Supplied records
————————

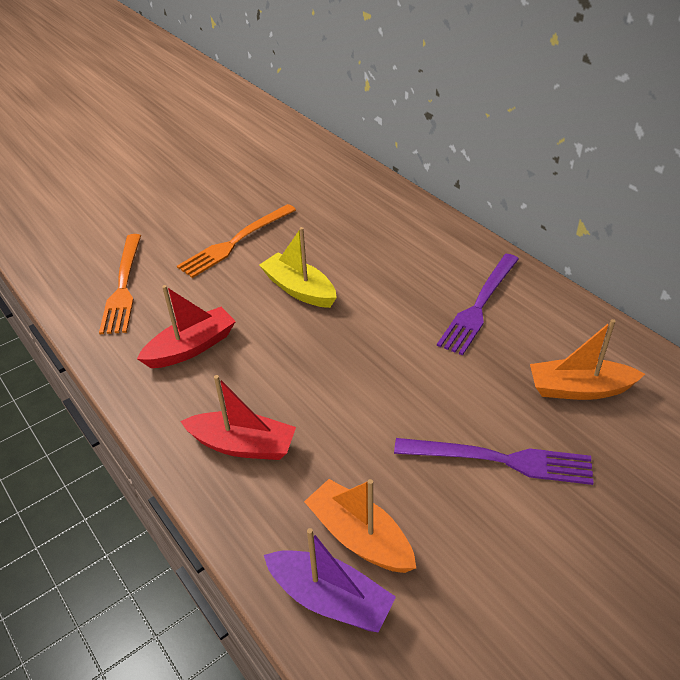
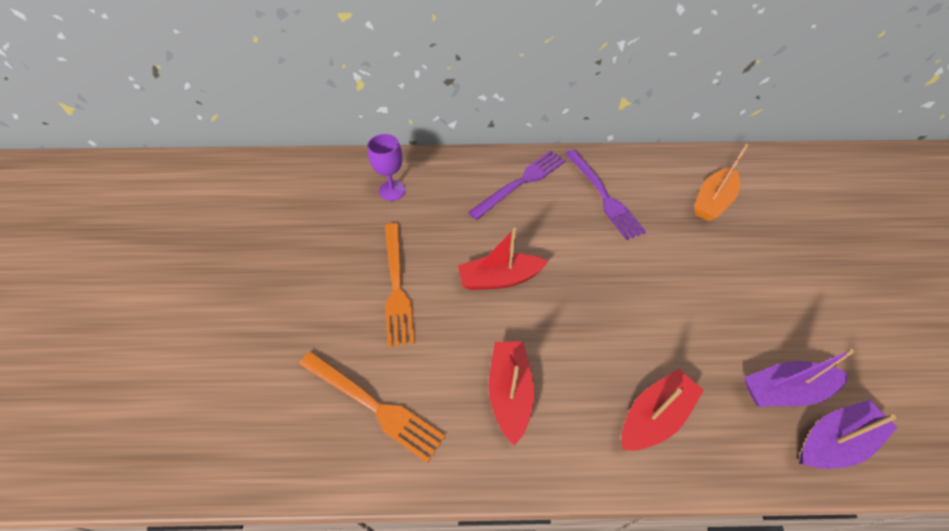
camera: 55 degrees left, 10 degrees up
(299, 289) = (499, 279): yellow boat -> red boat
(329, 189) = (392, 190): none -> purple goblet
(360, 537) = (785, 390): orange boat -> purple boat
(500, 460) = (752, 274): purple fork -> purple fork (521, 183)

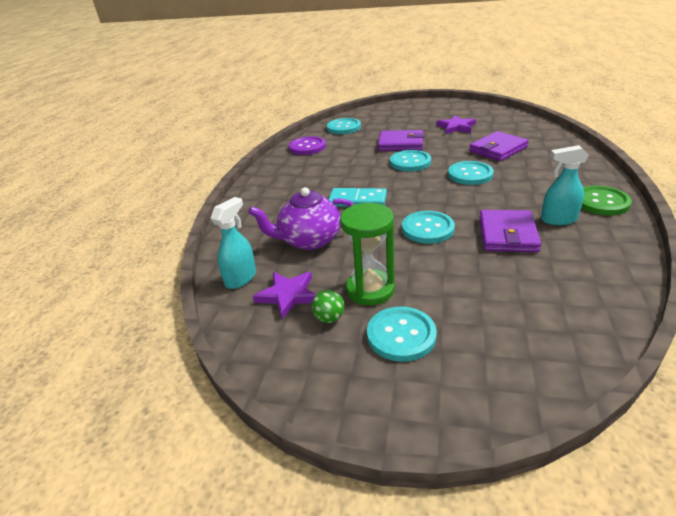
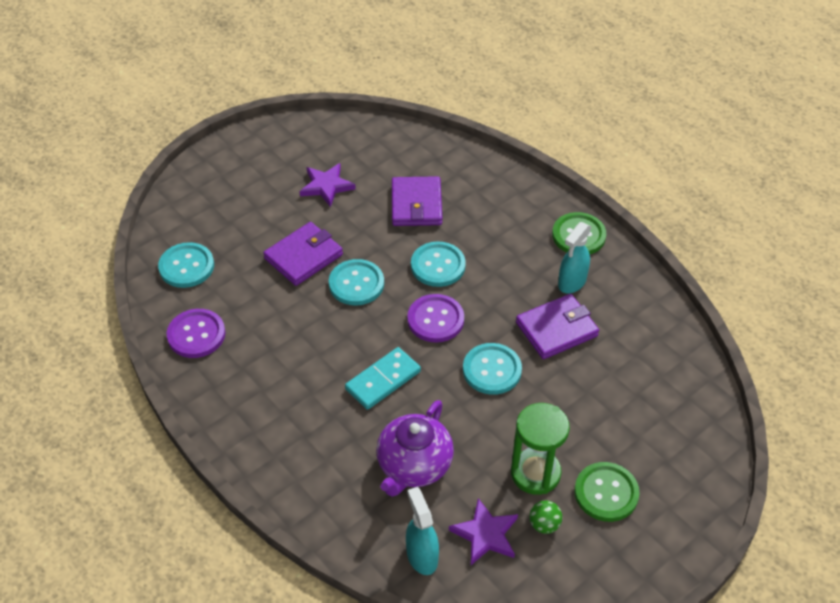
camera: 55 degrees left, 15 degrees up
(401, 335) = (606, 493): turquoise button -> green button
(430, 193) = (435, 319): none -> purple button
(507, 234) = (556, 329): purple wallet -> purple wallet turned 75 degrees counterclockwise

————————

Work instruction
Note every line of the records that holds the word "boat", and copy it.

Finished task
(299, 289) = (499, 279): yellow boat -> red boat
(360, 537) = (785, 390): orange boat -> purple boat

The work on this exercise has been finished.